• What you need to do:
With the pictures excluded, retype the records that follow exactly.

• Source data:

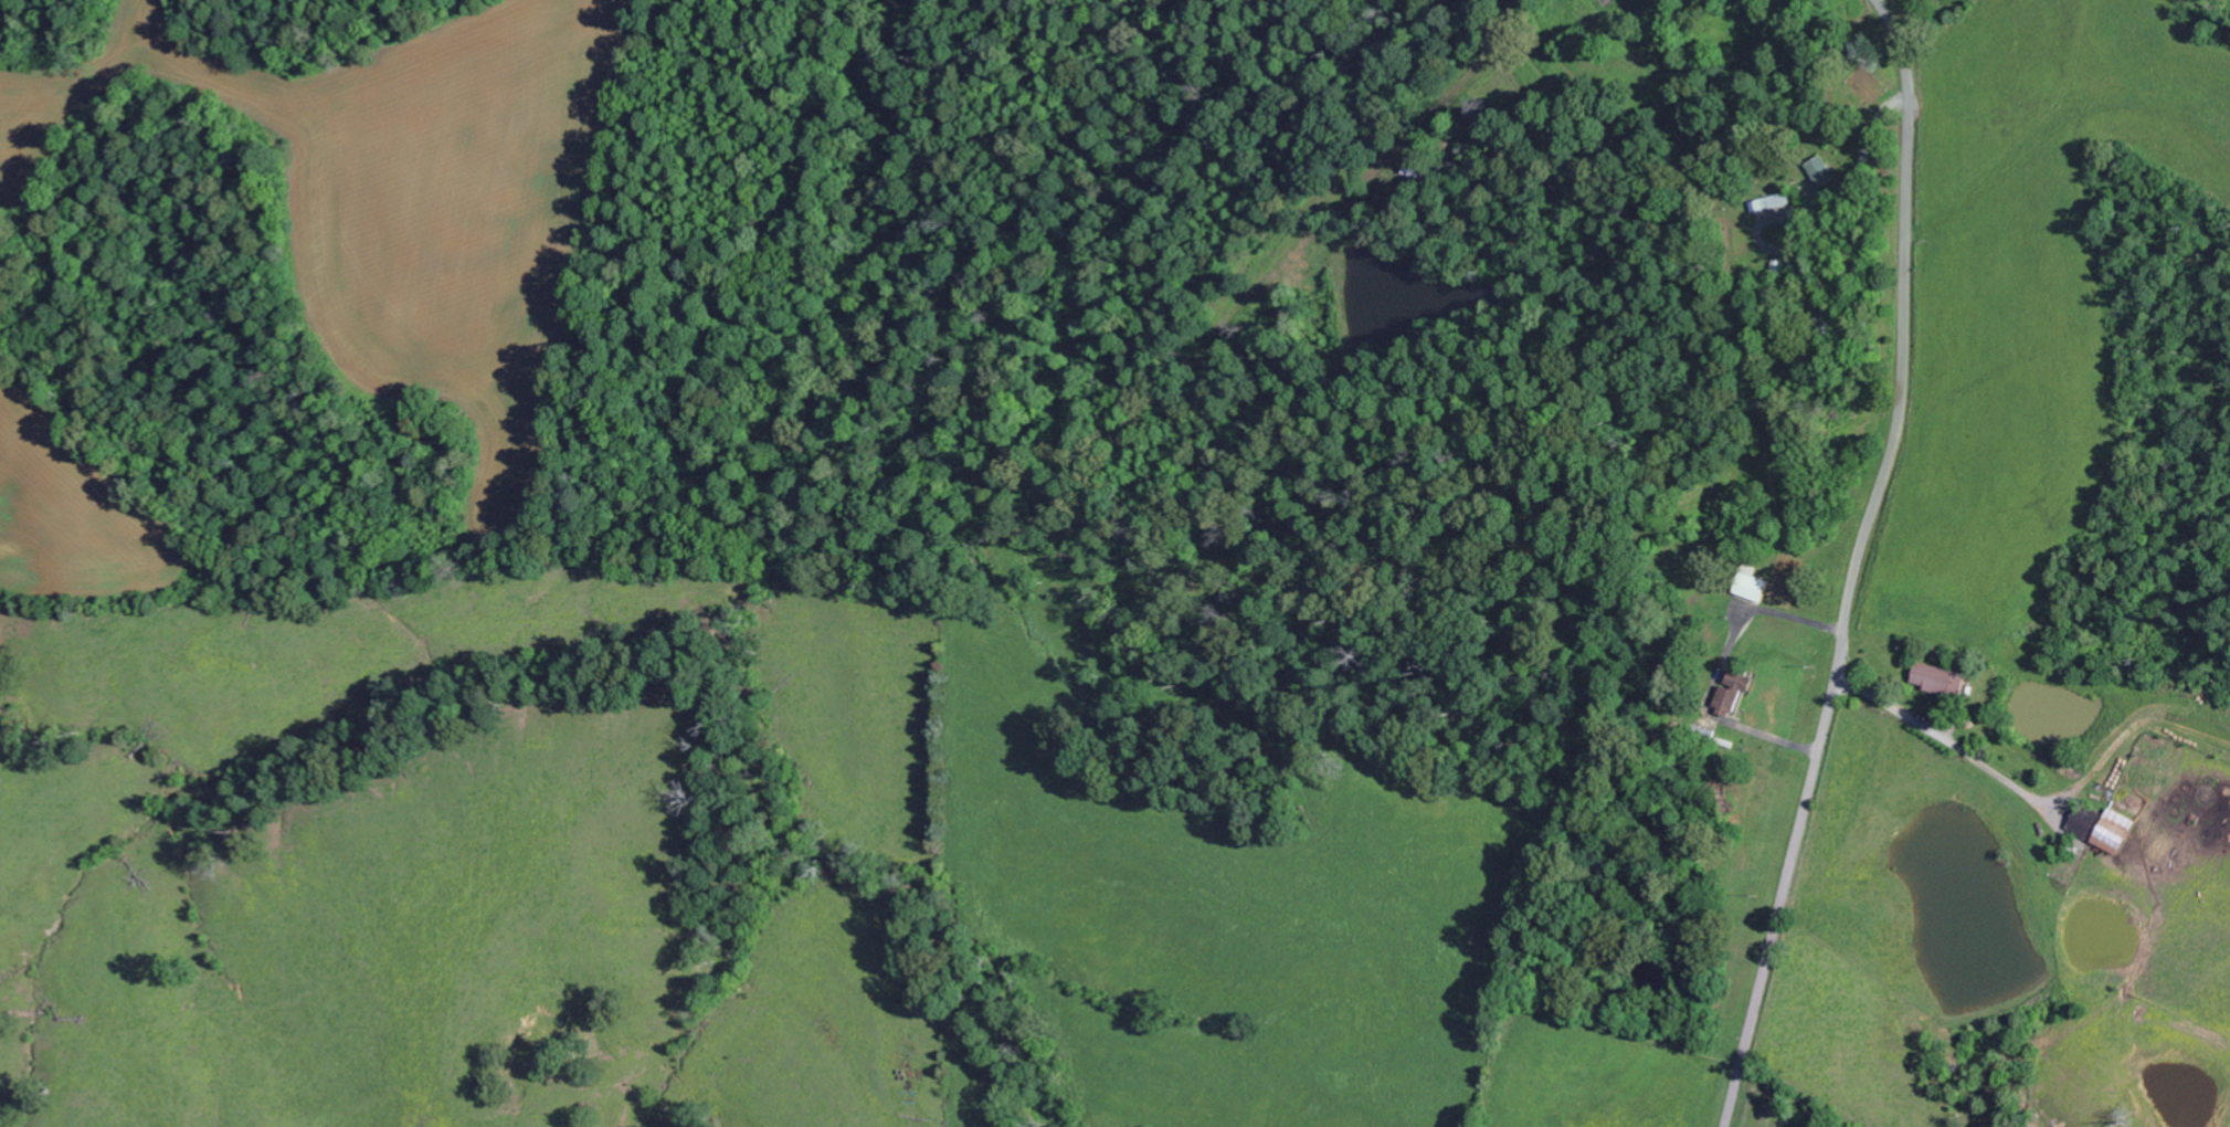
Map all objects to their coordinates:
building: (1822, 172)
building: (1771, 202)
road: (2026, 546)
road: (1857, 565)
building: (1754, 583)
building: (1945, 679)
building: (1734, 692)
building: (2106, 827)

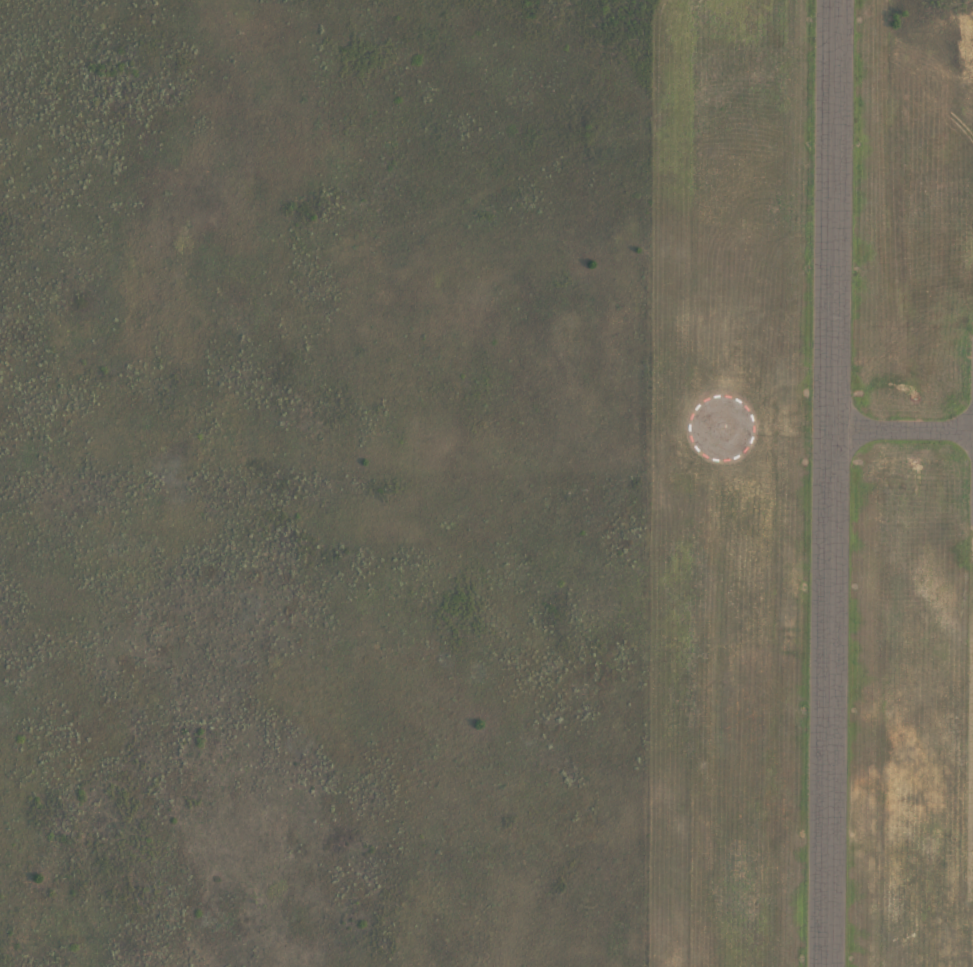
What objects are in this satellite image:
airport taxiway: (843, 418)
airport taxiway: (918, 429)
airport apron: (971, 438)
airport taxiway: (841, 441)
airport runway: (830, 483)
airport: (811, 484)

• Answer to the exercise:
Map all objects to their coordinates:
building: (1822, 172)
building: (1771, 202)
road: (2026, 546)
road: (1857, 565)
building: (1754, 583)
building: (1945, 679)
building: (1734, 692)
building: (2106, 827)

What objects are in this satellite image:
airport taxiway: (843, 418)
airport taxiway: (918, 429)
airport apron: (971, 438)
airport taxiway: (841, 441)
airport runway: (830, 483)
airport: (811, 484)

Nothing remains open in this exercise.